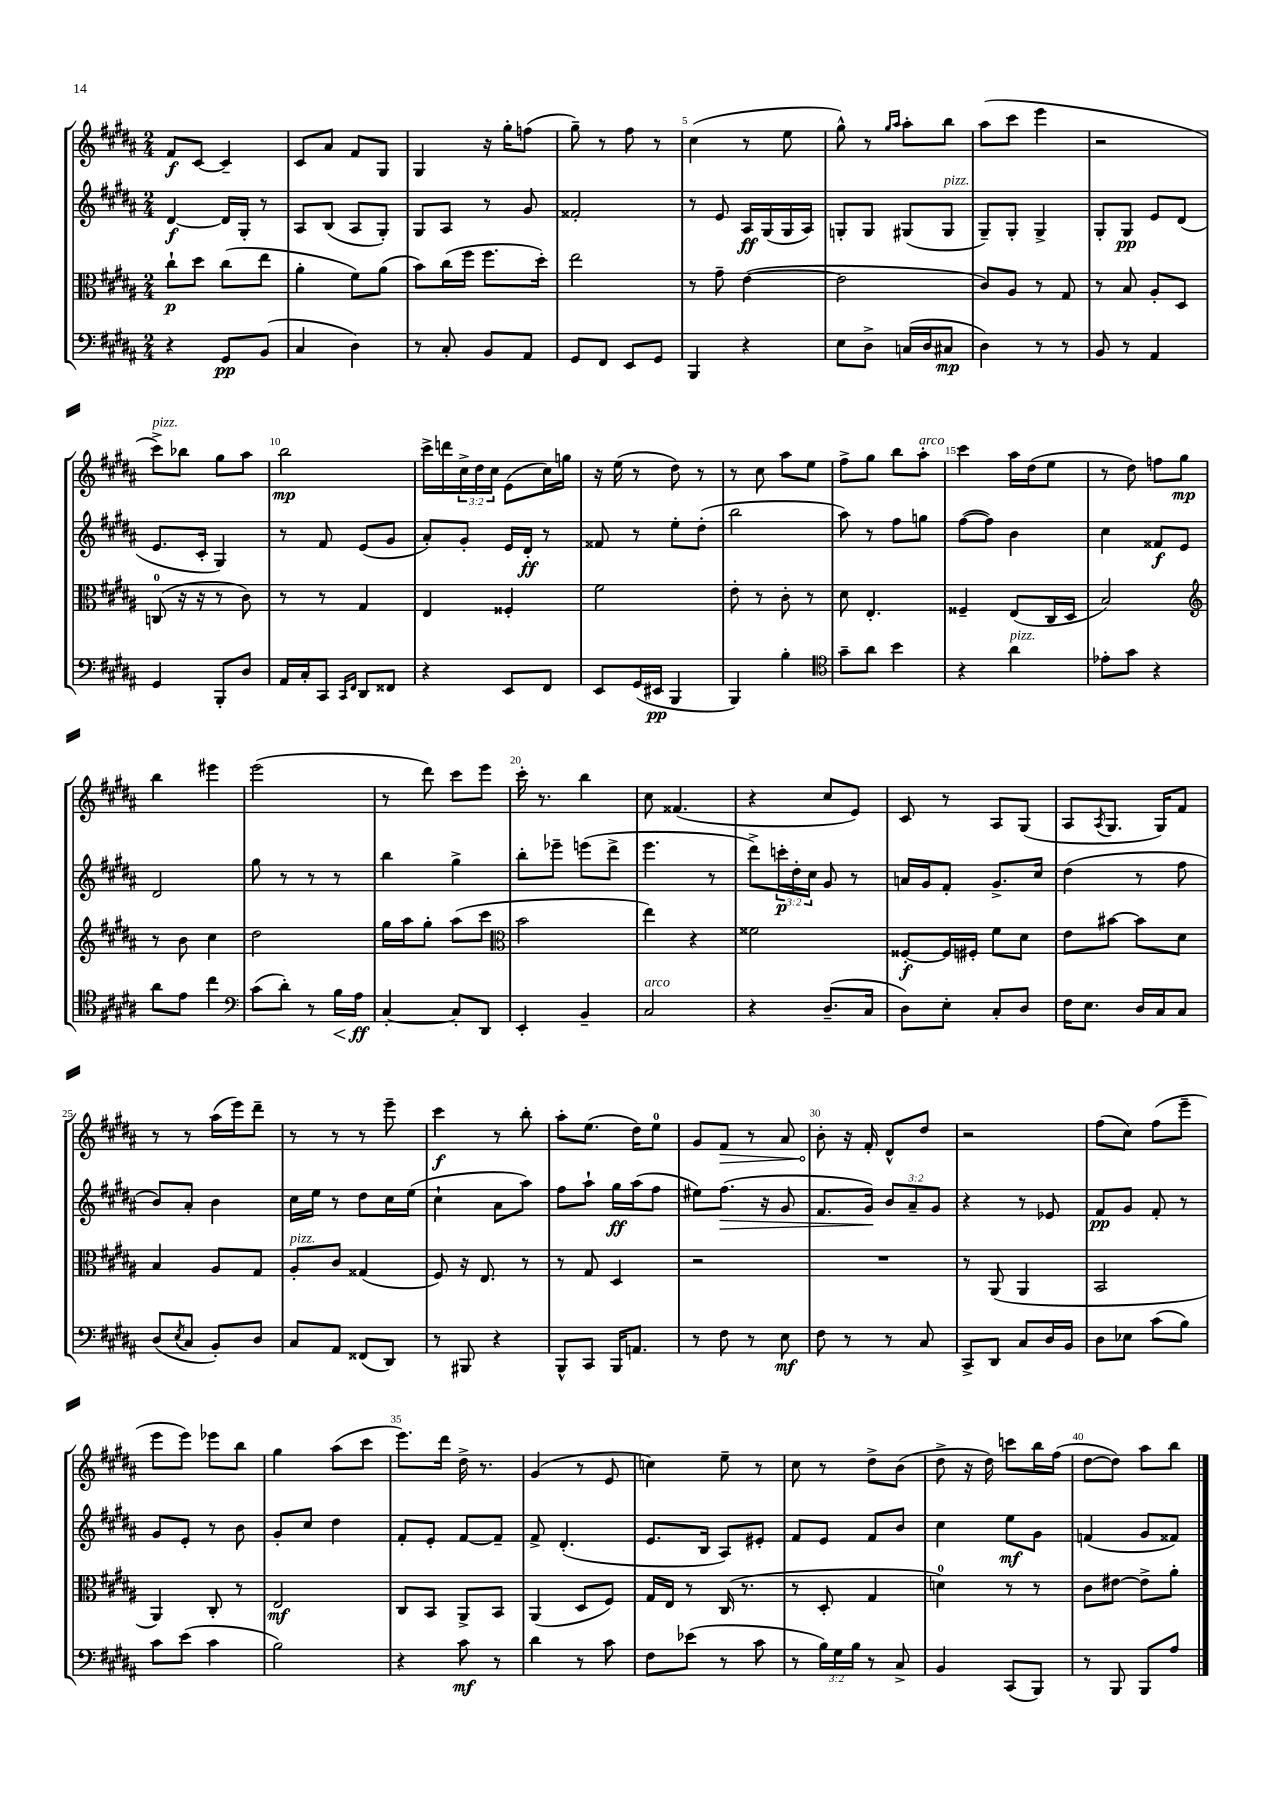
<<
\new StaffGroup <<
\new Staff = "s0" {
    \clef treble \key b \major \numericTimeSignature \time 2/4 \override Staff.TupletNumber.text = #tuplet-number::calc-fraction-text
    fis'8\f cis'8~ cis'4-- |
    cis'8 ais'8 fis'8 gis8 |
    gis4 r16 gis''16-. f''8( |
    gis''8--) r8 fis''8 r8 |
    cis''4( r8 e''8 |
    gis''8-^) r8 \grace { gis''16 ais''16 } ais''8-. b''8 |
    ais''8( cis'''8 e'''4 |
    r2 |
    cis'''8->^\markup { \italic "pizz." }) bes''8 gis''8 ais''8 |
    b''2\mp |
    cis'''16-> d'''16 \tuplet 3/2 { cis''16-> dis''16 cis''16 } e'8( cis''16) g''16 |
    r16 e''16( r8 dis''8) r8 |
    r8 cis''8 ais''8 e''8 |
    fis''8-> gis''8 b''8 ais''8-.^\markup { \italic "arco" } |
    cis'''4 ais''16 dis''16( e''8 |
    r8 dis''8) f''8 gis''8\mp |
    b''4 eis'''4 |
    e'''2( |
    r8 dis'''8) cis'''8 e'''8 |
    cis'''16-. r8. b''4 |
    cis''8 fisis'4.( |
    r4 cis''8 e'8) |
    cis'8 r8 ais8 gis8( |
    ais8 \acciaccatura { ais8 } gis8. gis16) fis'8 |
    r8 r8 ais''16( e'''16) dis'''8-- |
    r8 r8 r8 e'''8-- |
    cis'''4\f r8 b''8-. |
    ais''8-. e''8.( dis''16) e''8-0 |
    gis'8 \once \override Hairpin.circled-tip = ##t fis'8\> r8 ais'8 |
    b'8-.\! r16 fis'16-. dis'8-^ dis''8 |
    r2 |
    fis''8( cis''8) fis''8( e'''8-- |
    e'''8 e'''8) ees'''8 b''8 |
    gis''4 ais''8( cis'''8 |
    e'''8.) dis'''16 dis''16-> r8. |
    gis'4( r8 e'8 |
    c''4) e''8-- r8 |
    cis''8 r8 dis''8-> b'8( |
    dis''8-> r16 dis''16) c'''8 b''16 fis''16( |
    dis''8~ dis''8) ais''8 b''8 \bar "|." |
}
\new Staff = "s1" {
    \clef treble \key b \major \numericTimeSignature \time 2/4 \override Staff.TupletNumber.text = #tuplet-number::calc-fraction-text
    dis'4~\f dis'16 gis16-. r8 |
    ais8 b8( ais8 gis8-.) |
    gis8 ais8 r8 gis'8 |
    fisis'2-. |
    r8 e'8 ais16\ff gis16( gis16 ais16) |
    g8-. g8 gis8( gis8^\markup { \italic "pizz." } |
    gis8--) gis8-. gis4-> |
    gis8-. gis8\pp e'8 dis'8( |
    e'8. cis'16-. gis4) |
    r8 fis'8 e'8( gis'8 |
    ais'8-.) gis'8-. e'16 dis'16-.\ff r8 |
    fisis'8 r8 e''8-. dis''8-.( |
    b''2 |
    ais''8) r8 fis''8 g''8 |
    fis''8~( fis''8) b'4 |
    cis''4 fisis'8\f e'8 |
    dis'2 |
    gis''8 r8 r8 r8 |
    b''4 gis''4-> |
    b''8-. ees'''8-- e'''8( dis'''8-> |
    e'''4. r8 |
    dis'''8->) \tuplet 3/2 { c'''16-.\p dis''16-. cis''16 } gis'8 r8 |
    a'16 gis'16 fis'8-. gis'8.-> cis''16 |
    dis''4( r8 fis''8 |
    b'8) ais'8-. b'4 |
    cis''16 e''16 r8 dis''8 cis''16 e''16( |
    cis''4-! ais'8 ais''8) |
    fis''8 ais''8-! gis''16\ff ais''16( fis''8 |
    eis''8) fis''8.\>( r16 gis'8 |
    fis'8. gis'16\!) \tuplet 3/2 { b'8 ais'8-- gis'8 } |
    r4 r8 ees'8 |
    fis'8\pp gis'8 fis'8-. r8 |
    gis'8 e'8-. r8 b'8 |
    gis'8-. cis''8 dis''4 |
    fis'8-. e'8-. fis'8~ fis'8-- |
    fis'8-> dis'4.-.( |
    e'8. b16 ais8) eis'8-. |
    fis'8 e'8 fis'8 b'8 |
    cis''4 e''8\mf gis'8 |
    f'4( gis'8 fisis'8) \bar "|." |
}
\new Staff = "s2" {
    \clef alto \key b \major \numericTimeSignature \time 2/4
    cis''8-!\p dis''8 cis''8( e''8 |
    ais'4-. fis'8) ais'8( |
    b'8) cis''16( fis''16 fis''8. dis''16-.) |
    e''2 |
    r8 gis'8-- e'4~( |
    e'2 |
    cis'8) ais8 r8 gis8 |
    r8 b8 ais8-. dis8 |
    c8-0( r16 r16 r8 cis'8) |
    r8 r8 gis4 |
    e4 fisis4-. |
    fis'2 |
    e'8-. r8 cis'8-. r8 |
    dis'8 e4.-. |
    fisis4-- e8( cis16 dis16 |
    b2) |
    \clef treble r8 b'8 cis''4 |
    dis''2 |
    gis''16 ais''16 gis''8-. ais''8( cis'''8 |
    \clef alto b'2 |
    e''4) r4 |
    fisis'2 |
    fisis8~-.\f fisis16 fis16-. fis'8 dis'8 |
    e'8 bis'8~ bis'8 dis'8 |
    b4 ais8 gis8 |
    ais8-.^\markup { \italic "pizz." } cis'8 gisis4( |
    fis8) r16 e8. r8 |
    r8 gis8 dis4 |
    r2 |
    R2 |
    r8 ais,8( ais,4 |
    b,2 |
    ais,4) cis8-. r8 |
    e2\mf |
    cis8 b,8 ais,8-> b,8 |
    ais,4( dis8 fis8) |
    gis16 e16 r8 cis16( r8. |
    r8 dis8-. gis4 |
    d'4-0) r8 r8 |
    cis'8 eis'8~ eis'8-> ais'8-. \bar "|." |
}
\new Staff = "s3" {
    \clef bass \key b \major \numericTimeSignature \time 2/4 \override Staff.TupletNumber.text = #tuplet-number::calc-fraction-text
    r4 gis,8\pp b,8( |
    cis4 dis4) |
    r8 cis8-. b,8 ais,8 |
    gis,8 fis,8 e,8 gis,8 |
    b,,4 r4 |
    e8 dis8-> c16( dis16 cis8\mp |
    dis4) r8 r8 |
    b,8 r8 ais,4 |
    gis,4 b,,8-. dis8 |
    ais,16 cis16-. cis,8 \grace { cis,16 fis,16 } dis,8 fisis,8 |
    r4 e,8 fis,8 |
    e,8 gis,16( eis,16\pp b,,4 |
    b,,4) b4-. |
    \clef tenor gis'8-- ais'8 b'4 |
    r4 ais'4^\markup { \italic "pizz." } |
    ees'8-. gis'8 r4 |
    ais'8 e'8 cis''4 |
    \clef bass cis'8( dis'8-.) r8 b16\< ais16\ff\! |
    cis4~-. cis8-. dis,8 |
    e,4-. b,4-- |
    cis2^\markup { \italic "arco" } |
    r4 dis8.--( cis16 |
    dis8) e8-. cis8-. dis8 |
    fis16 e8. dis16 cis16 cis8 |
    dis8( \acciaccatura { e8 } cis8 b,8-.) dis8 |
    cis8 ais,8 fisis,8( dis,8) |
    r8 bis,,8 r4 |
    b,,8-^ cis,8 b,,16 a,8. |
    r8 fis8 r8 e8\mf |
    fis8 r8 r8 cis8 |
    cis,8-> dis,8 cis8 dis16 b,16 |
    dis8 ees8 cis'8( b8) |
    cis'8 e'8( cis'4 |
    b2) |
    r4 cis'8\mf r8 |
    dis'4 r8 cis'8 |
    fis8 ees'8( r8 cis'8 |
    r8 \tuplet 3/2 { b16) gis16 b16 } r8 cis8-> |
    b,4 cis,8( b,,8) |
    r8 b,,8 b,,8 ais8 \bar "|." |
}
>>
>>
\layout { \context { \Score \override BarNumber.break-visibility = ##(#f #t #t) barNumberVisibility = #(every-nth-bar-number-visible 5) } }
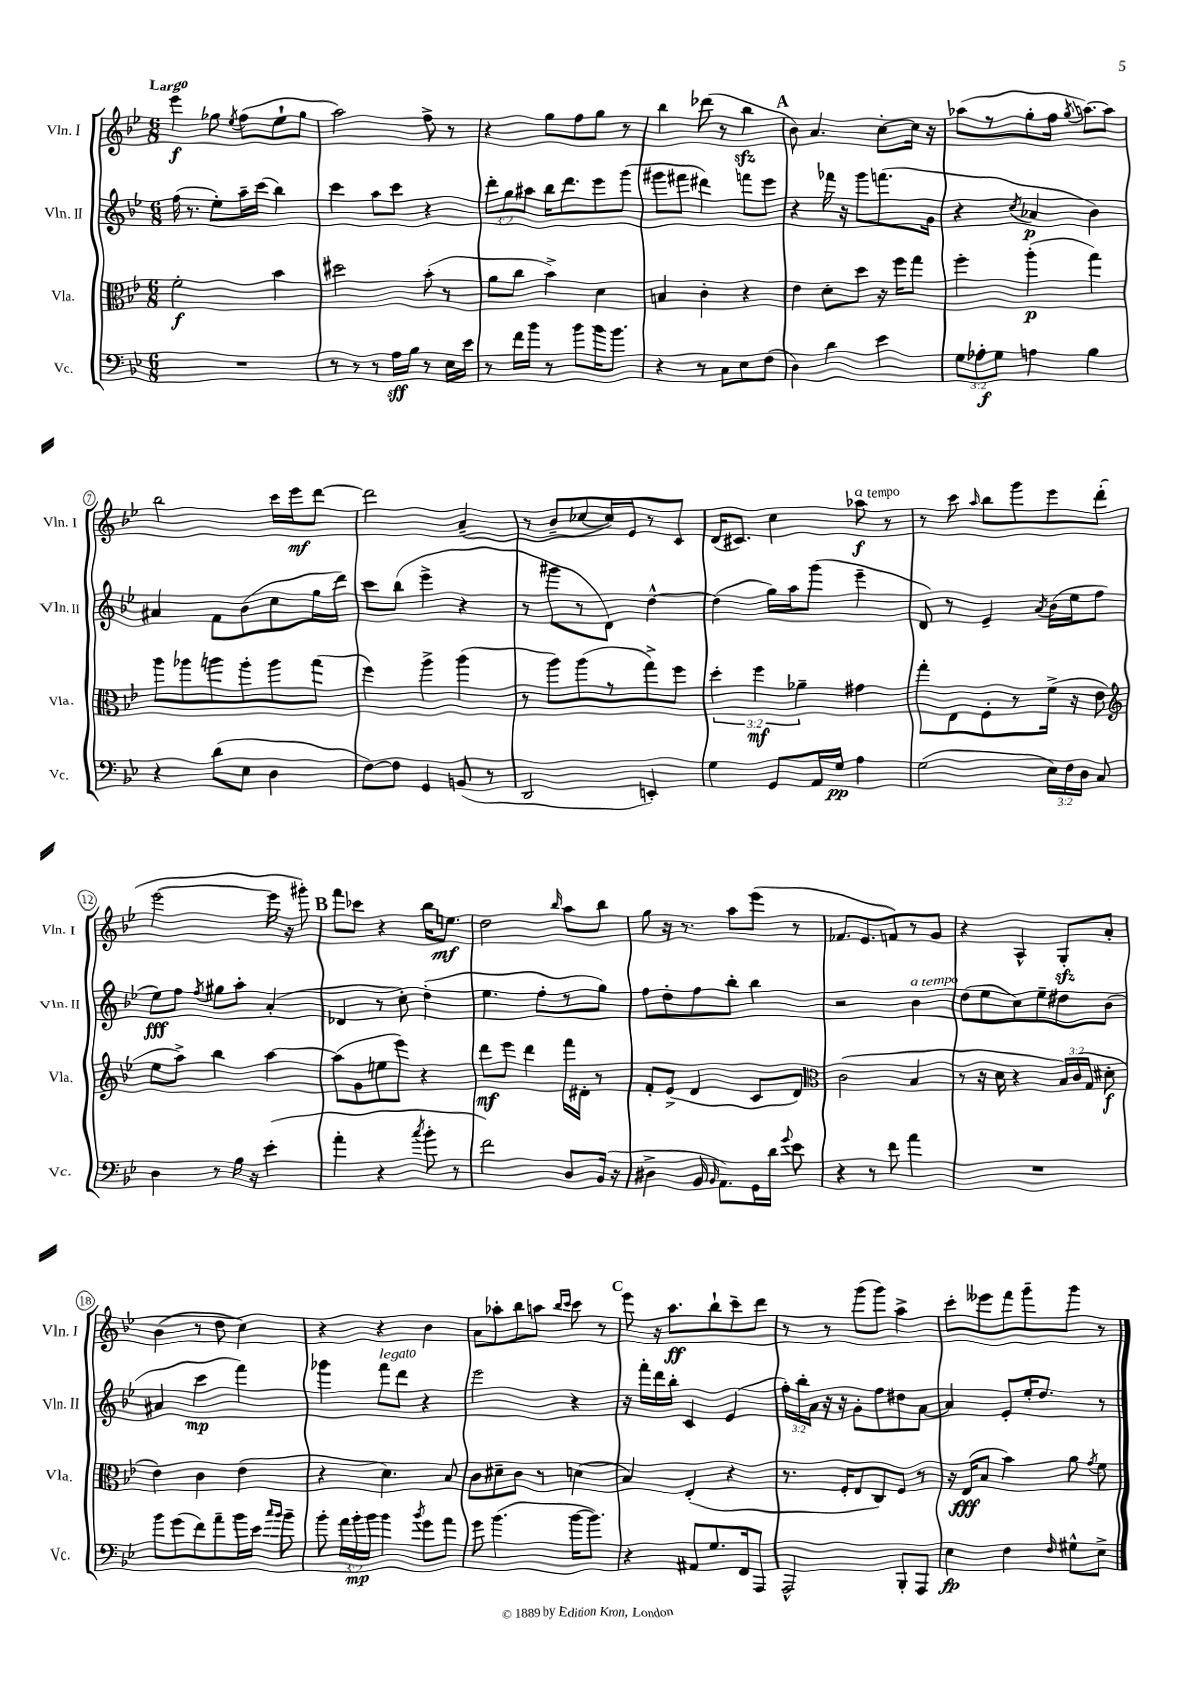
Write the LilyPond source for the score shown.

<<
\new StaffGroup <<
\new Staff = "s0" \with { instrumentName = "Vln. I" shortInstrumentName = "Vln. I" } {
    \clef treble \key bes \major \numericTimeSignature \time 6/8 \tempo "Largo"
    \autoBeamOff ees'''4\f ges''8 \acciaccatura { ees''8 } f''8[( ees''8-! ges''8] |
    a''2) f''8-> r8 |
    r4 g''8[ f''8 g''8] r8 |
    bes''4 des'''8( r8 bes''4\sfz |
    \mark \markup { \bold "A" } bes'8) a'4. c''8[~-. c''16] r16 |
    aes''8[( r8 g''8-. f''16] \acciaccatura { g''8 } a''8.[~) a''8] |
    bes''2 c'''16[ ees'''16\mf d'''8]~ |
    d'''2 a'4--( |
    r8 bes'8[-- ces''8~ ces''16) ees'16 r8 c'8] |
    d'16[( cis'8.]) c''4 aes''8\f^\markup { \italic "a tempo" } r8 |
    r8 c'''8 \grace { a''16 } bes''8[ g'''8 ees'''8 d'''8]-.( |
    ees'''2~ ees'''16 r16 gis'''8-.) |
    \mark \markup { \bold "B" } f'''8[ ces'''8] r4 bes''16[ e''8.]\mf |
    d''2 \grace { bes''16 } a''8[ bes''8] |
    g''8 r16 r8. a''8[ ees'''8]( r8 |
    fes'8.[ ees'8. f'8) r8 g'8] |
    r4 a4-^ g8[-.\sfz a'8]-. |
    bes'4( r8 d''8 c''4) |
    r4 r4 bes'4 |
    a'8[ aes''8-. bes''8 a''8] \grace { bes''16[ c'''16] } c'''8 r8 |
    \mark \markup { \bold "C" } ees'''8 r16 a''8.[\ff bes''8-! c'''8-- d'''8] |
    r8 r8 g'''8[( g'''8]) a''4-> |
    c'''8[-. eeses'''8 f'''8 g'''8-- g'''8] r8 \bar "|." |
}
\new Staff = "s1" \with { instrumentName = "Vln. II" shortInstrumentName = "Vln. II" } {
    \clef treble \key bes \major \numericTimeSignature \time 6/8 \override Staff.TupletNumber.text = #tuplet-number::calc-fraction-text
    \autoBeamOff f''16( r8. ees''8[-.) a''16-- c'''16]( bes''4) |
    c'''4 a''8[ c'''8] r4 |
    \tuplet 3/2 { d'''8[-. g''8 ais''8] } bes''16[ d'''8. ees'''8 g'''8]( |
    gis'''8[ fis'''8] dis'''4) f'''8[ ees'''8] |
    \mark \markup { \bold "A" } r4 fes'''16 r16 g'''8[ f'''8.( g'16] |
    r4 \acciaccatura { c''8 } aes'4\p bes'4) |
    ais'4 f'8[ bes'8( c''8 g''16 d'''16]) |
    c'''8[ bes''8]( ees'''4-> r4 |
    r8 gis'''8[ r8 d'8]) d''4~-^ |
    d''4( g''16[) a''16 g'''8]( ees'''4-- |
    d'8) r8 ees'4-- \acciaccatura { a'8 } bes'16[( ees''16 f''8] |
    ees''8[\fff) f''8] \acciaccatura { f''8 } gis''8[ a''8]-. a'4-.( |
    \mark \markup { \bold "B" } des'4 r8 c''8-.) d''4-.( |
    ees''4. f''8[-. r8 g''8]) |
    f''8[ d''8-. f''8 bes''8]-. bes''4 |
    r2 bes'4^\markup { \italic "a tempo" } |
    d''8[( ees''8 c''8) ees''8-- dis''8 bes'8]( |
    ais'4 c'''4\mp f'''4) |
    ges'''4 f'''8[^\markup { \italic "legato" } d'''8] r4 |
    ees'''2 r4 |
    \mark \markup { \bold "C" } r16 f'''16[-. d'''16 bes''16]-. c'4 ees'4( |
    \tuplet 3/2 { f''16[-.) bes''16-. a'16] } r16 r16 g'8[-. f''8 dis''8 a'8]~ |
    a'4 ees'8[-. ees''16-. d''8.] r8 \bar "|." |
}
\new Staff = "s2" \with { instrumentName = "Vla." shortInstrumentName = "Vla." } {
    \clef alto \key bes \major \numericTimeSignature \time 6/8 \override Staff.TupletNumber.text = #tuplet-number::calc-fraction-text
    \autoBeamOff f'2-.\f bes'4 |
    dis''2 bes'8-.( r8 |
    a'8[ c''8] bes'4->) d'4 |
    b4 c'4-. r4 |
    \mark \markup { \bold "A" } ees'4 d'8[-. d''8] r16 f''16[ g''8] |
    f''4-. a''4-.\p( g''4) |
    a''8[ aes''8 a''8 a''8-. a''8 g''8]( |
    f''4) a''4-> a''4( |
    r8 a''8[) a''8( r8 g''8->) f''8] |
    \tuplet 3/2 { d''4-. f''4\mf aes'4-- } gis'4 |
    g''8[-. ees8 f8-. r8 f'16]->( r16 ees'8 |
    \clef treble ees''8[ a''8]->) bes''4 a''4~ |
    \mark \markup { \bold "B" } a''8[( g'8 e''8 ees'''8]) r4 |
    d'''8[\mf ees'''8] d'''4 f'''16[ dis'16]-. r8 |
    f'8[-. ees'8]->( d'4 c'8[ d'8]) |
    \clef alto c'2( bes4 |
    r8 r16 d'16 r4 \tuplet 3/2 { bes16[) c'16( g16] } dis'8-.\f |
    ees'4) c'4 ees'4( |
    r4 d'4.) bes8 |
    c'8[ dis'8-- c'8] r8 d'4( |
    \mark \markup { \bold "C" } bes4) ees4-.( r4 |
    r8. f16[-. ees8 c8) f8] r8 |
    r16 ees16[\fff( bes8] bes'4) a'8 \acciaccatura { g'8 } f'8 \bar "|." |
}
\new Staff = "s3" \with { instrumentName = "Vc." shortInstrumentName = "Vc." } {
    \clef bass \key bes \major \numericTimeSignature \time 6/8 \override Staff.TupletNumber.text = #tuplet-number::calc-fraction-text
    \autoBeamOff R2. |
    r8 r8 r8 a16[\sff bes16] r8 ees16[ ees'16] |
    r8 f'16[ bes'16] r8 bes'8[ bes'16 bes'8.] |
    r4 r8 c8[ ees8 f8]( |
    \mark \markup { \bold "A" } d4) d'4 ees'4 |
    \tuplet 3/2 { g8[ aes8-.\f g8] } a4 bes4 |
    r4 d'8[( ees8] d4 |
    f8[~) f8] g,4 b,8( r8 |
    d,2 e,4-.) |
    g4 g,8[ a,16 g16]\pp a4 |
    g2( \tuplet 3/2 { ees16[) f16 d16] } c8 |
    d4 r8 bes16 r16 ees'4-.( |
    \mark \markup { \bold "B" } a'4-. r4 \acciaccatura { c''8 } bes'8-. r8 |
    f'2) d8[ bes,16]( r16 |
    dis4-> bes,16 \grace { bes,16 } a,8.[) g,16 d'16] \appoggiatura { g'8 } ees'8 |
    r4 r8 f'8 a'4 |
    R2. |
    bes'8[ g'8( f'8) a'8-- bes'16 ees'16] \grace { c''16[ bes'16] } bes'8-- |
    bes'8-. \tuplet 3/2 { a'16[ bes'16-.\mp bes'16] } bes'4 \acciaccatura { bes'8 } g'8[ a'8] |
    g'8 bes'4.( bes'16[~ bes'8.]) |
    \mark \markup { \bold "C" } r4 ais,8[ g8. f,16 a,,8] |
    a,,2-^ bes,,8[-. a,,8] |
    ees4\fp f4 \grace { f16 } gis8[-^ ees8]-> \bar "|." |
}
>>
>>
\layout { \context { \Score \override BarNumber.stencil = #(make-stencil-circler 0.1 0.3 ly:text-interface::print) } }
────────
**SET PROBLEM**
Copy out the listing above, starting at its beginning and ending with the line that contains "cis''4( r8 e''8 |", both ends included, and leave out the pictures.

**RESULT FOR THIS TASK**
<<
\new StaffGroup <<
\new Staff = "s0" {
    \clef treble \key b \major \numericTimeSignature \time 2/4 \override Staff.TupletNumber.text = #tuplet-number::calc-fraction-text
    fis'8\f cis'8~ cis'4-- |
    cis'8 ais'8 fis'8 gis8 |
    gis4 r16 gis''16-. f''8( |
    gis''8--) r8 fis''8 r8 |
    cis''4( r8 e''8 |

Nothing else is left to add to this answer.